→ **DESCRIPTION OF THE TASK**: Please set down each of the lines below once more, exactly, omitting all pictures.

→ **EXERCISE DATA**:
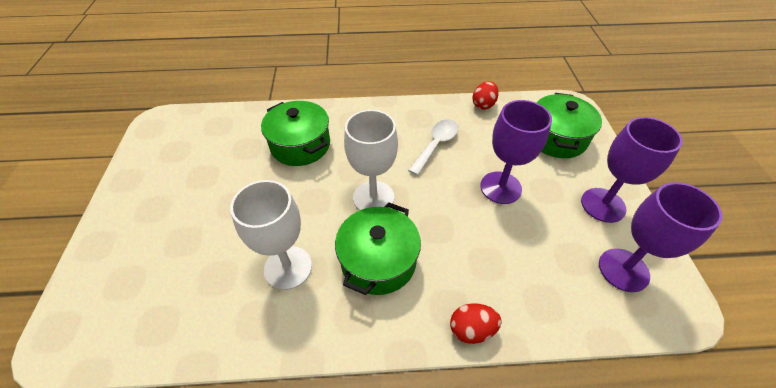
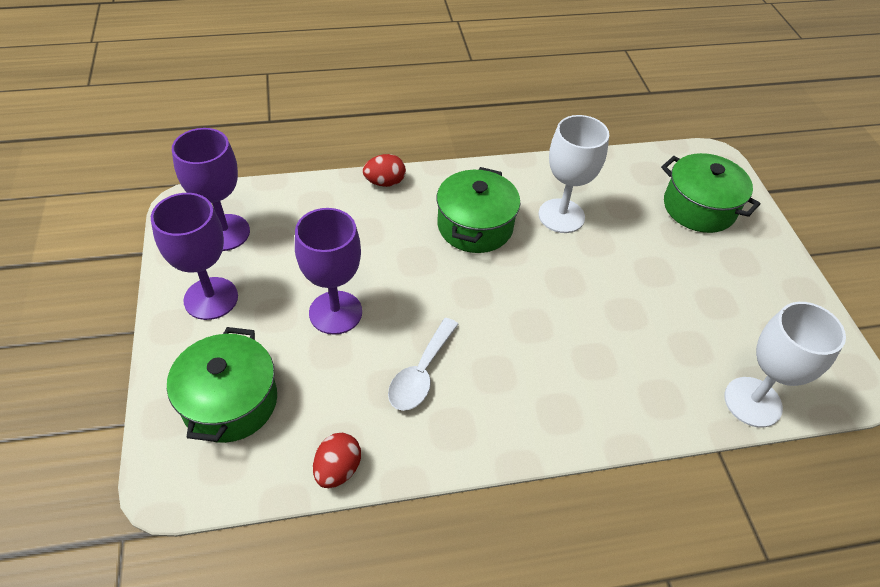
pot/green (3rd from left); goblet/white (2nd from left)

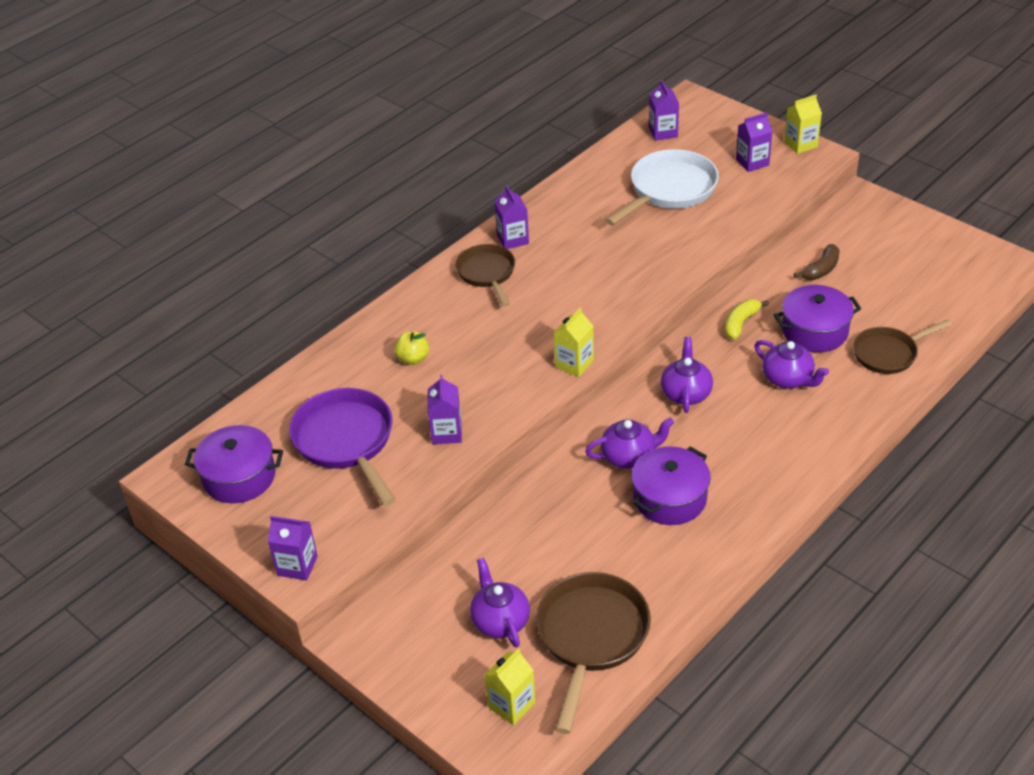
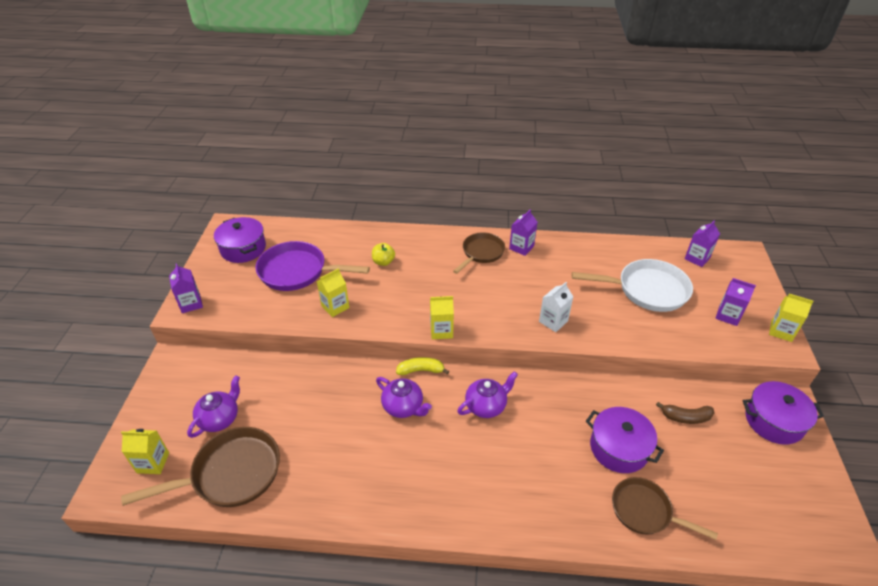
banana/yellow; teapot/purple (4th from left in the first image); carton/yellow (2nd from left); pan/purple; pot/purple (3rd from left); carton/white

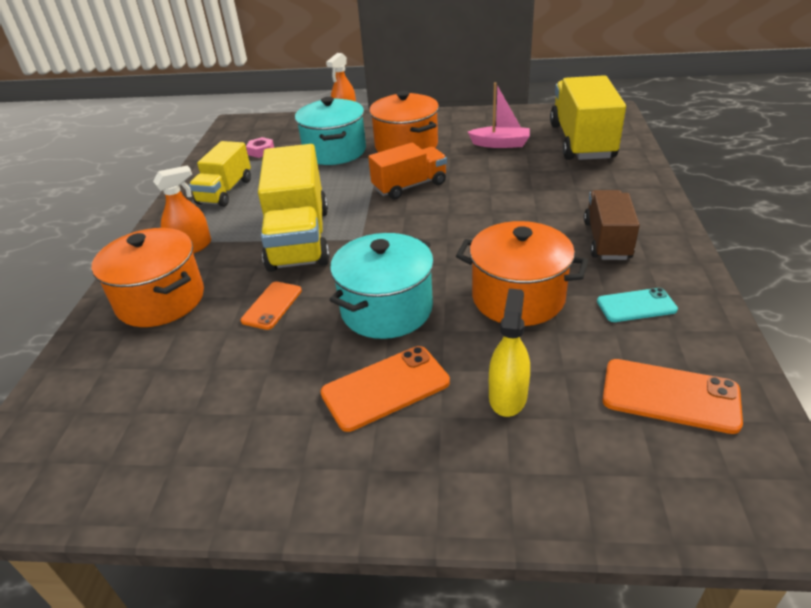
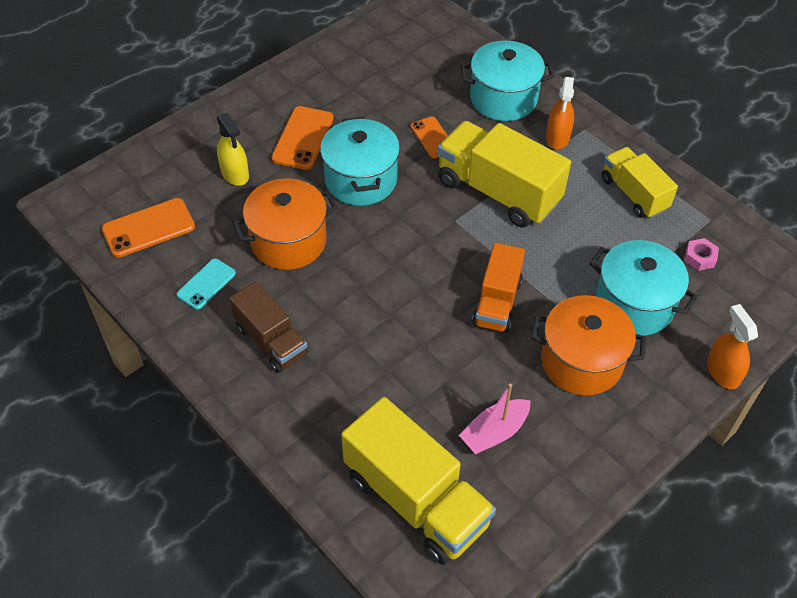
pot/turquoise (2nd from left)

→ **ANSWER**:
pot/green (3rd from left); goblet/white (2nd from left)

banana/yellow; teapot/purple (4th from left in the first image); carton/yellow (2nd from left); pan/purple; pot/purple (3rd from left); carton/white

pot/turquoise (2nd from left)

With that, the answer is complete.